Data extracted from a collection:

--------

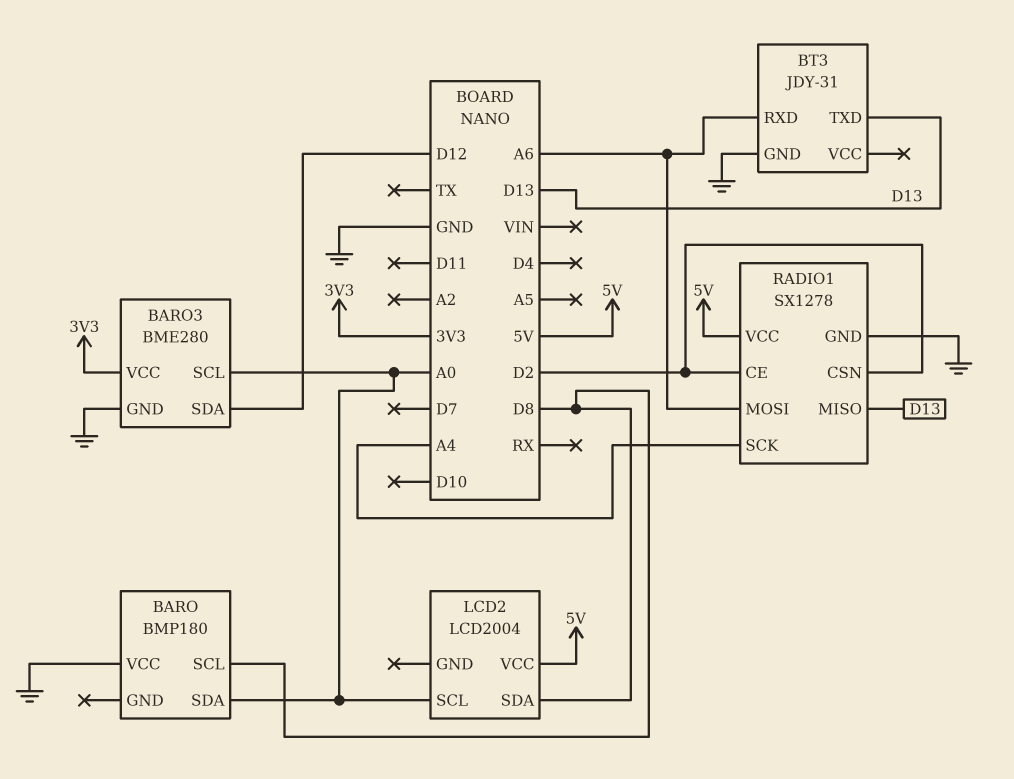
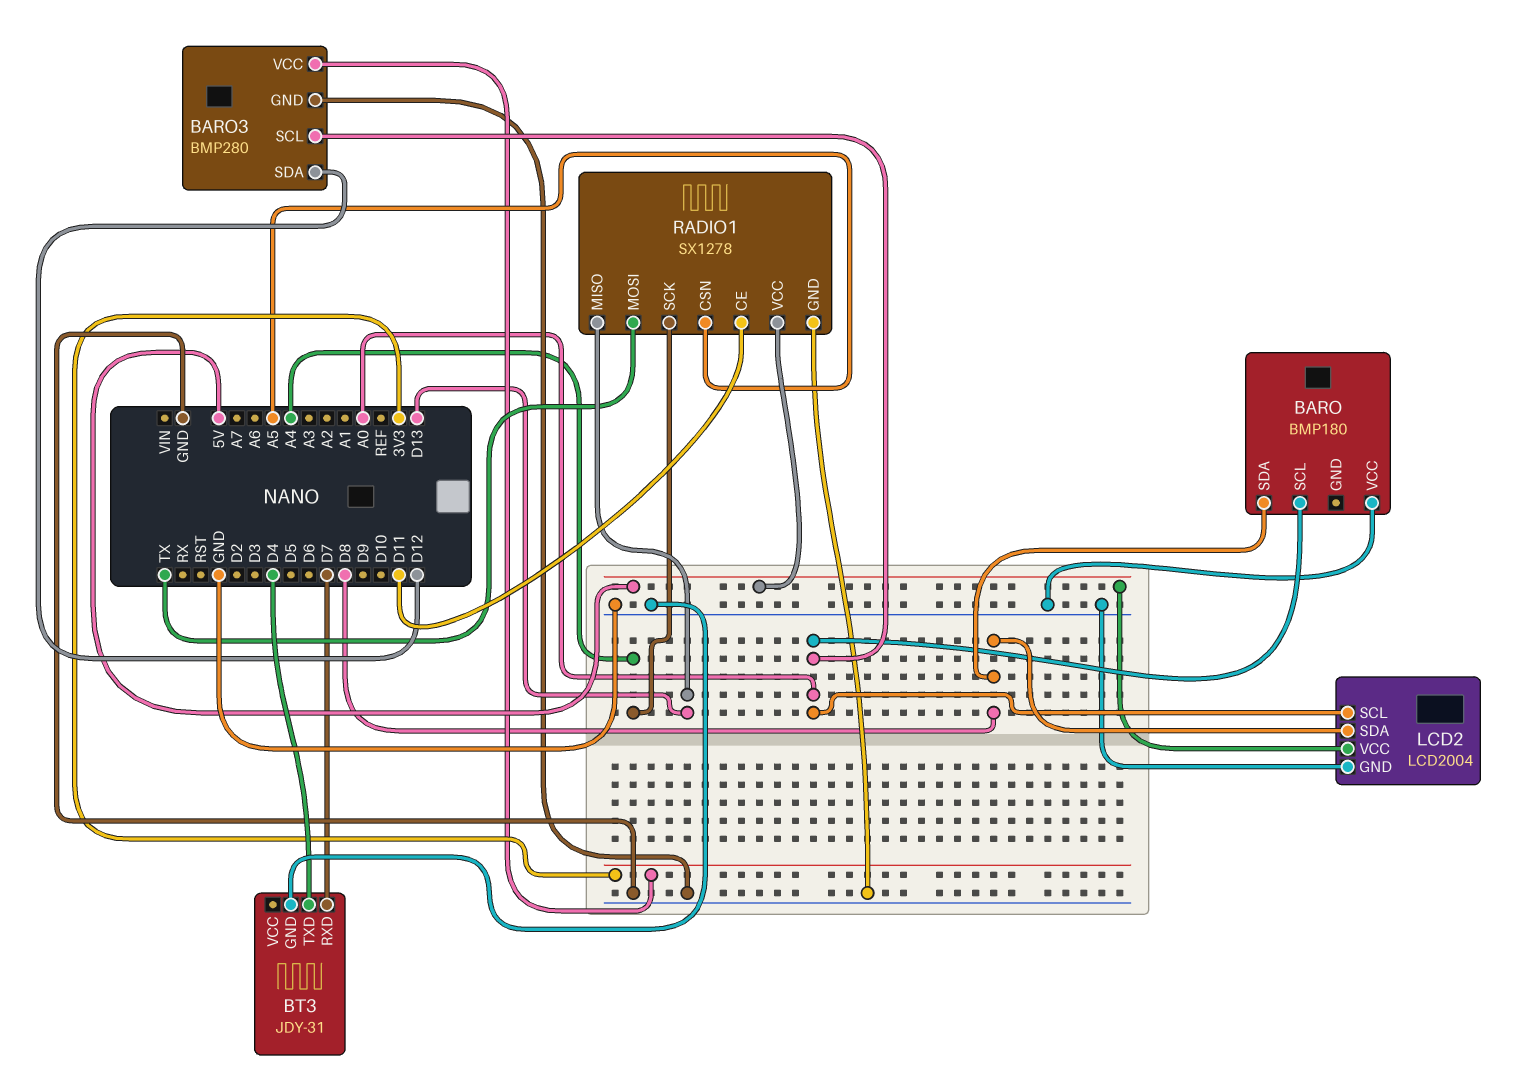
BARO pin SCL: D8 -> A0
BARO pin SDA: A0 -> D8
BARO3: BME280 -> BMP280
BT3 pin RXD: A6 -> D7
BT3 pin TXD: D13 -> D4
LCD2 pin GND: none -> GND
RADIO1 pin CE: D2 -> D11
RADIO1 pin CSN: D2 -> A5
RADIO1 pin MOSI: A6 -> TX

--------

> **Work instruction**: Each line above should be written out again unchanged; no images are to be carried over.

> **Answer below**:
BARO pin SCL: D8 -> A0
BARO pin SDA: A0 -> D8
BARO3: BME280 -> BMP280
BT3 pin RXD: A6 -> D7
BT3 pin TXD: D13 -> D4
LCD2 pin GND: none -> GND
RADIO1 pin CE: D2 -> D11
RADIO1 pin CSN: D2 -> A5
RADIO1 pin MOSI: A6 -> TX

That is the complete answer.